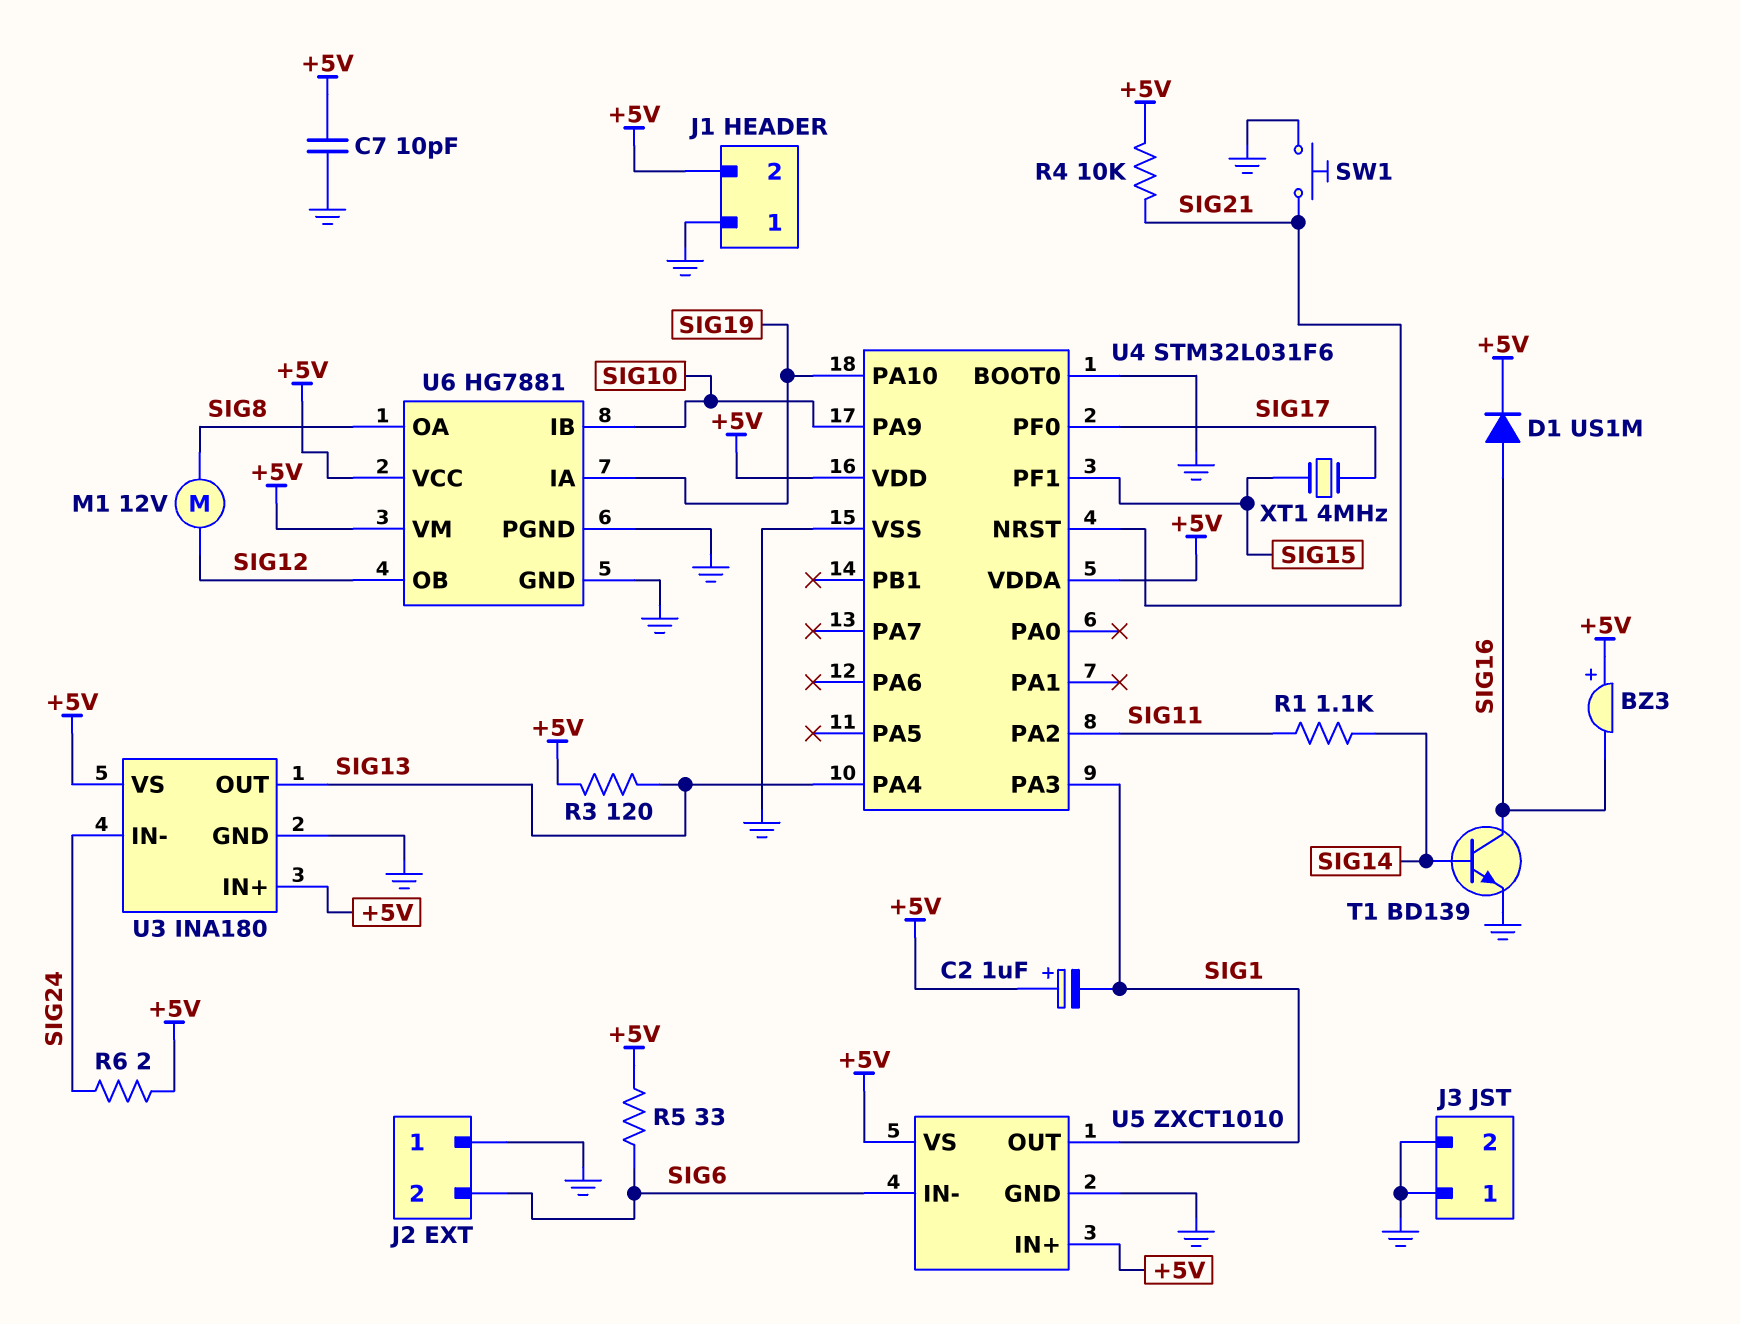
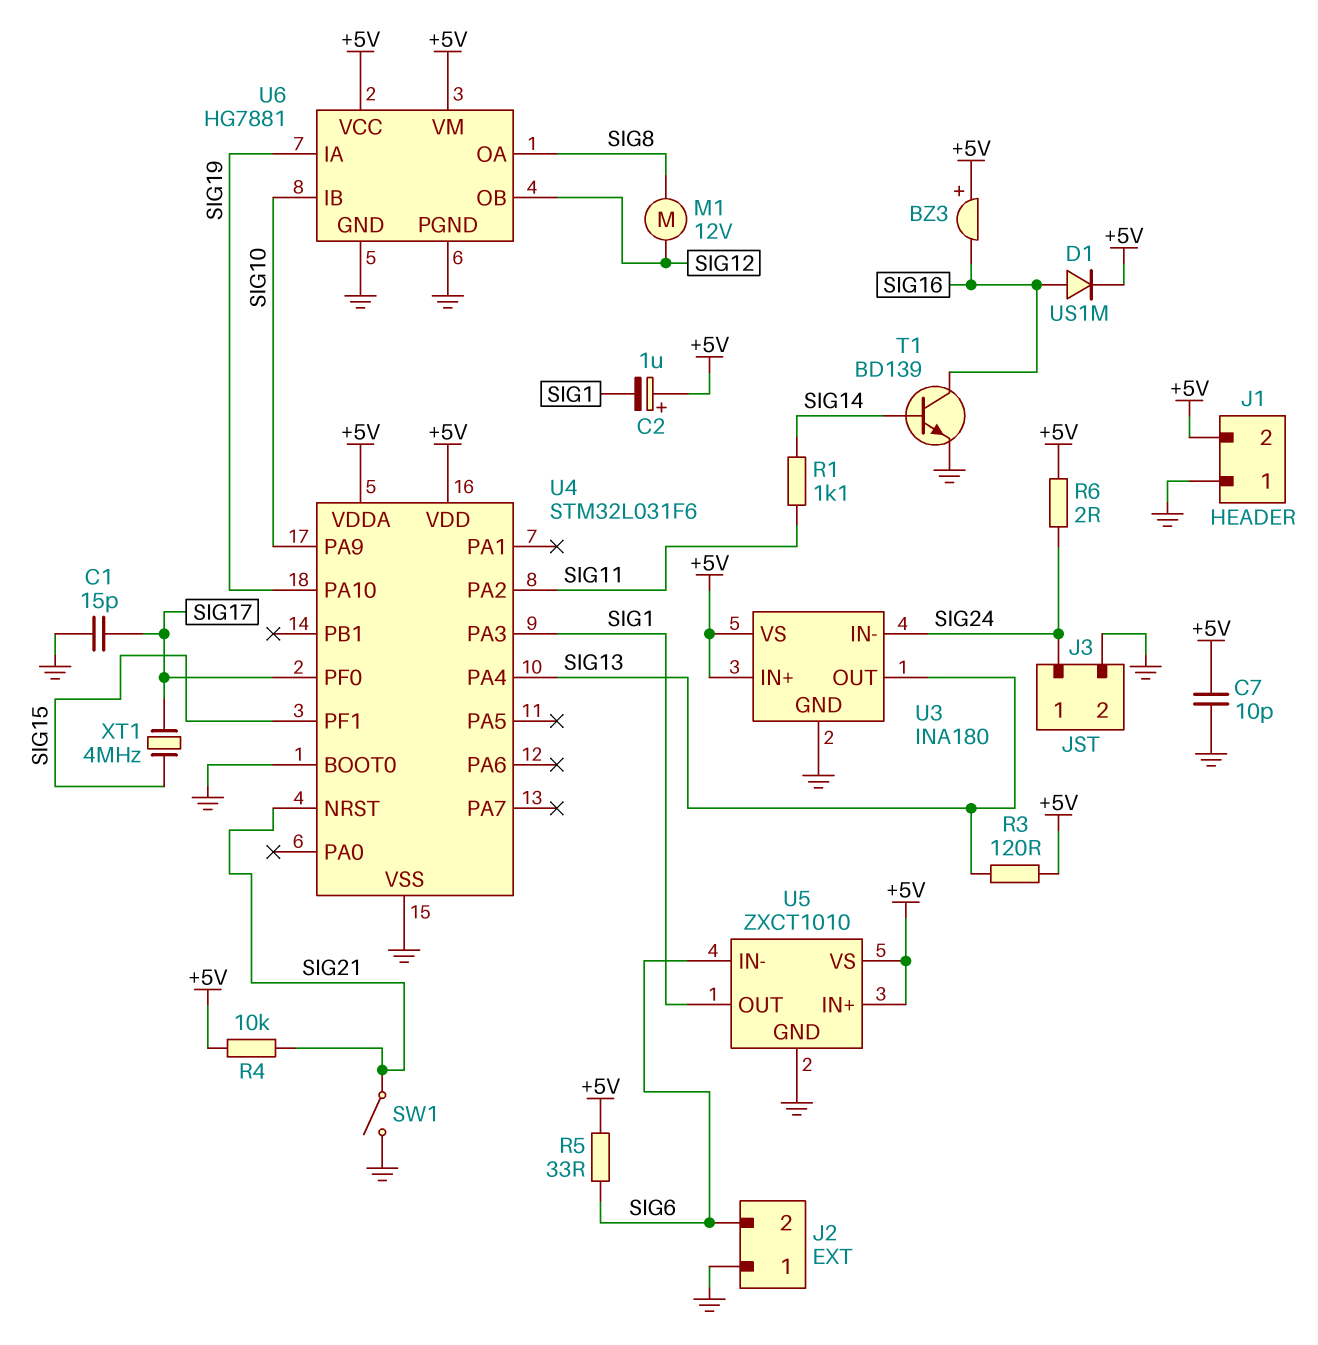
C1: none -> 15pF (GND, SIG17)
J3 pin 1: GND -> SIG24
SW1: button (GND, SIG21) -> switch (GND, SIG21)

==

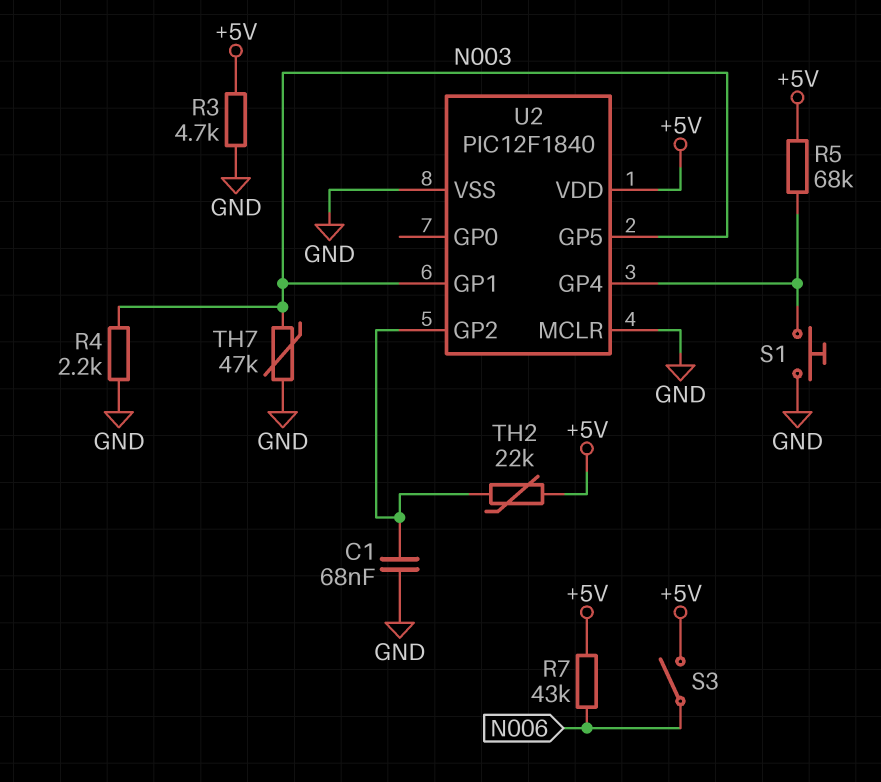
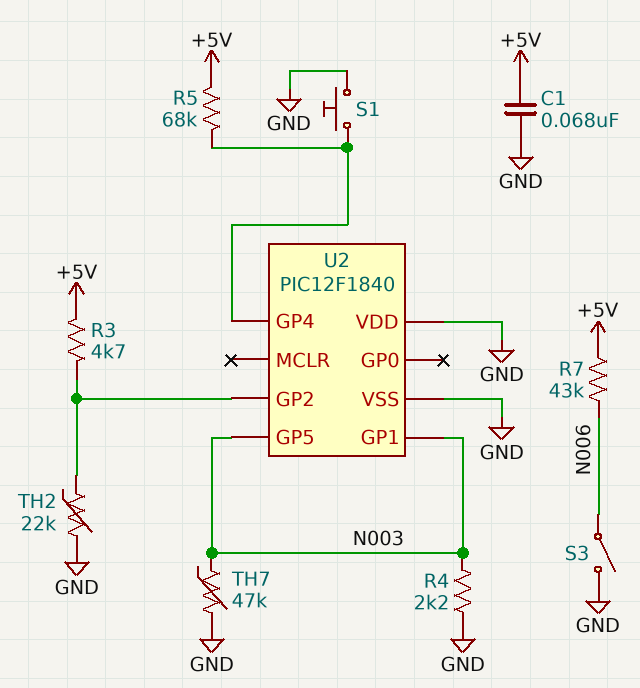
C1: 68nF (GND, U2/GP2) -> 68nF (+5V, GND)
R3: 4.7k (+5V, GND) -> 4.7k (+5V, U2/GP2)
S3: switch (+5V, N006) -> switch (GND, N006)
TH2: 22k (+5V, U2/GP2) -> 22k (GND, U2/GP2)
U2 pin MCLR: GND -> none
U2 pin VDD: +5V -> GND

* * *

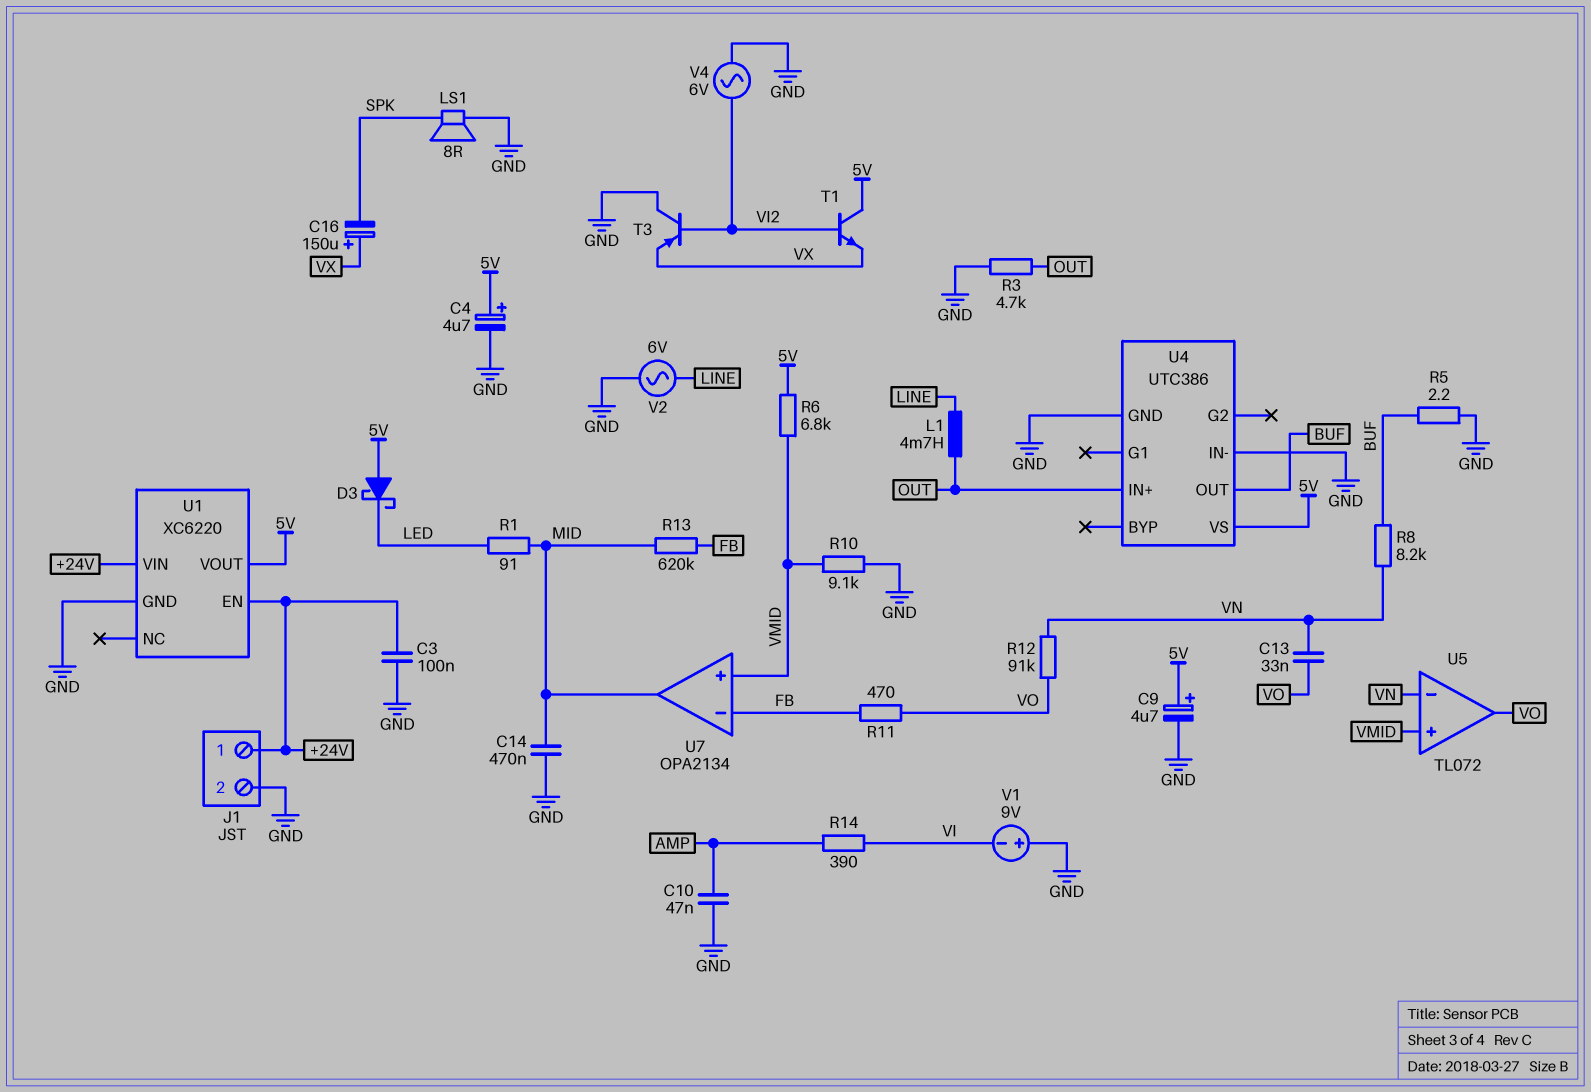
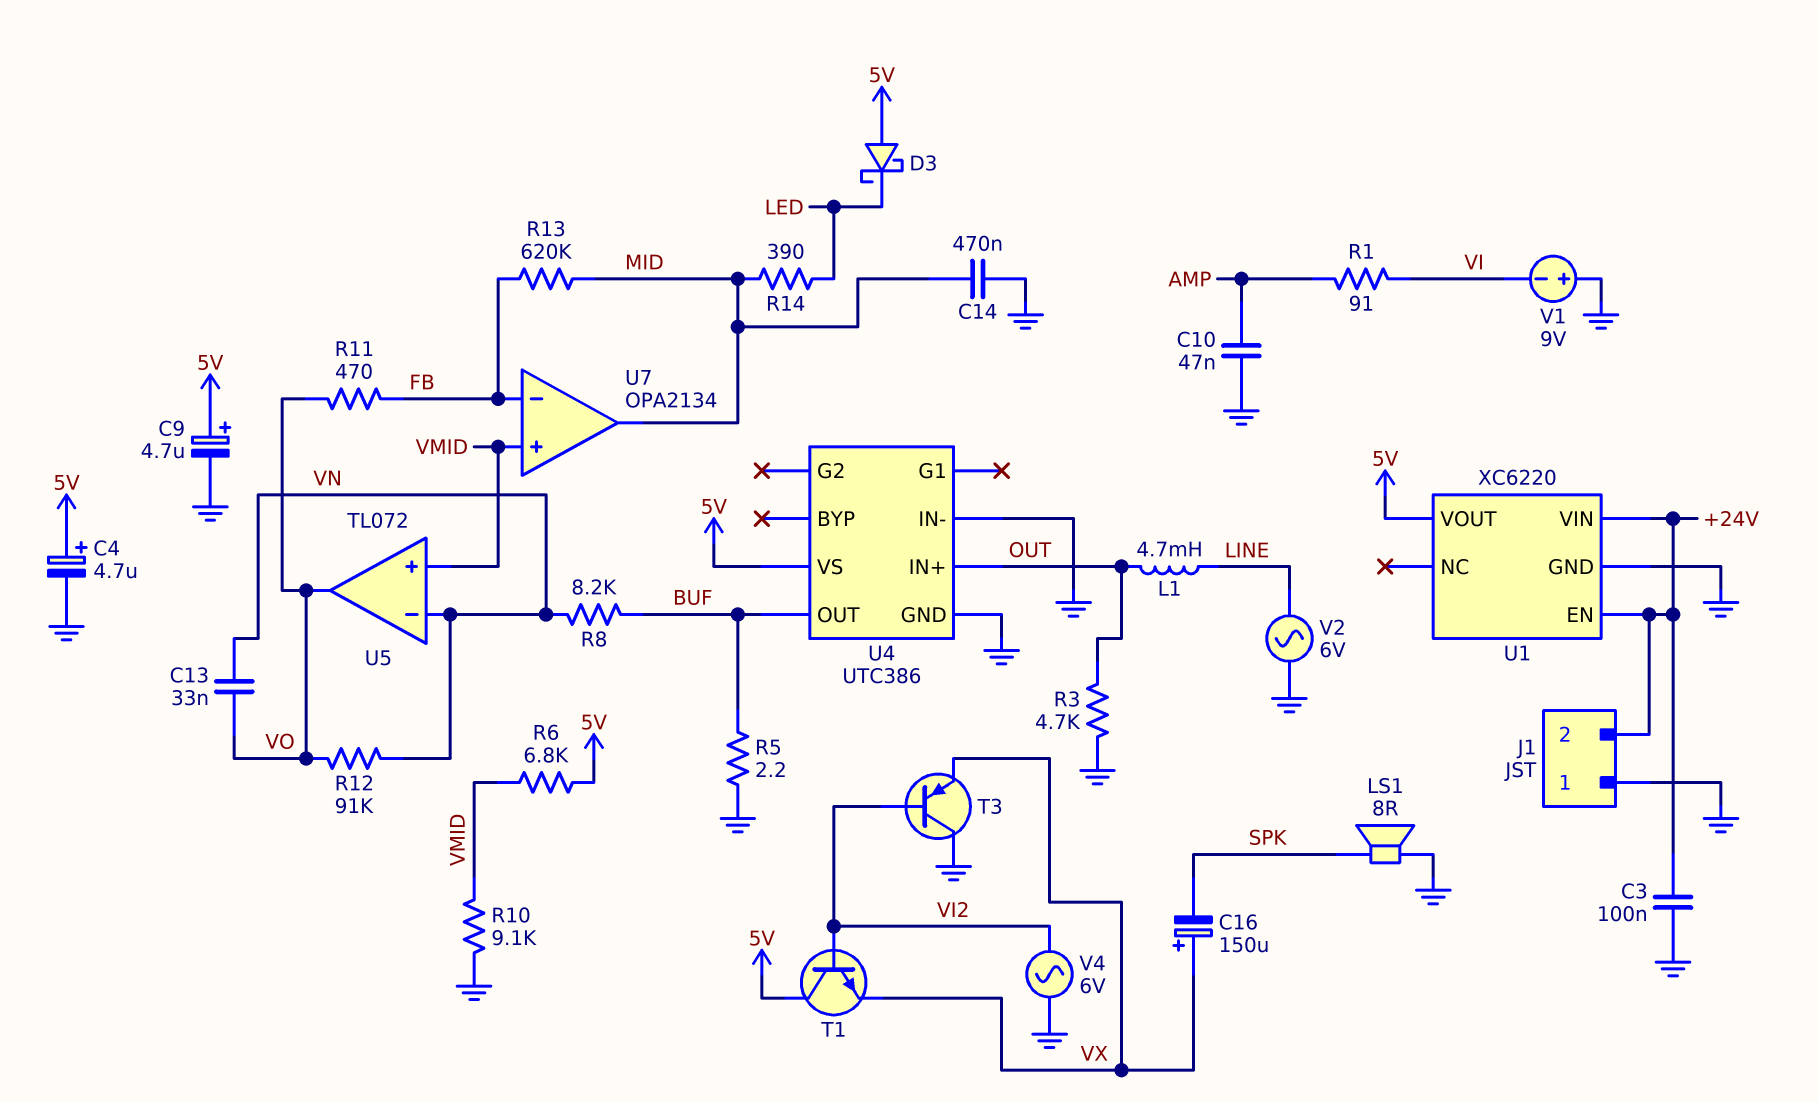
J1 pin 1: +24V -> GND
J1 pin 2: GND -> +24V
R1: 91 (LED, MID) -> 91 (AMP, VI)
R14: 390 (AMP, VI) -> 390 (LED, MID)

## Task
A bare number is required: the count of lines above with the string "none".

## Task answer
2